┌─ DATA EXTRACTS
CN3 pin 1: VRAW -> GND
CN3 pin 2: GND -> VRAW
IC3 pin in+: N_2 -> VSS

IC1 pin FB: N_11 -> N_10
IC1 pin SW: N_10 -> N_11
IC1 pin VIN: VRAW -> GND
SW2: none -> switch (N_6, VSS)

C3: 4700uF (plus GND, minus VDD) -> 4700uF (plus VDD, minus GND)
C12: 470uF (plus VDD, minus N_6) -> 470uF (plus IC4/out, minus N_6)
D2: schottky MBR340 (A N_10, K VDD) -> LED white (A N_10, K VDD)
└─
┌─ DATA EXTRACTS
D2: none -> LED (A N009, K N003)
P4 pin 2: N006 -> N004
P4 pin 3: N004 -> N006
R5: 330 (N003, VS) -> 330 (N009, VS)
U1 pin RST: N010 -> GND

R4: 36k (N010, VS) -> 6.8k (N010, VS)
└─
Starting at the line with "CN3 pin 2: GND -> VRAW" and ending at the line with "D2: schottky MBR340", print each line of the listing above exactly, with no other lines.

RESULT FOR THIS TASK ::
CN3 pin 2: GND -> VRAW
IC3 pin in+: N_2 -> VSS

IC1 pin FB: N_11 -> N_10
IC1 pin SW: N_10 -> N_11
IC1 pin VIN: VRAW -> GND
SW2: none -> switch (N_6, VSS)

C3: 4700uF (plus GND, minus VDD) -> 4700uF (plus VDD, minus GND)
C12: 470uF (plus VDD, minus N_6) -> 470uF (plus IC4/out, minus N_6)
D2: schottky MBR340 (A N_10, K VDD) -> LED white (A N_10, K VDD)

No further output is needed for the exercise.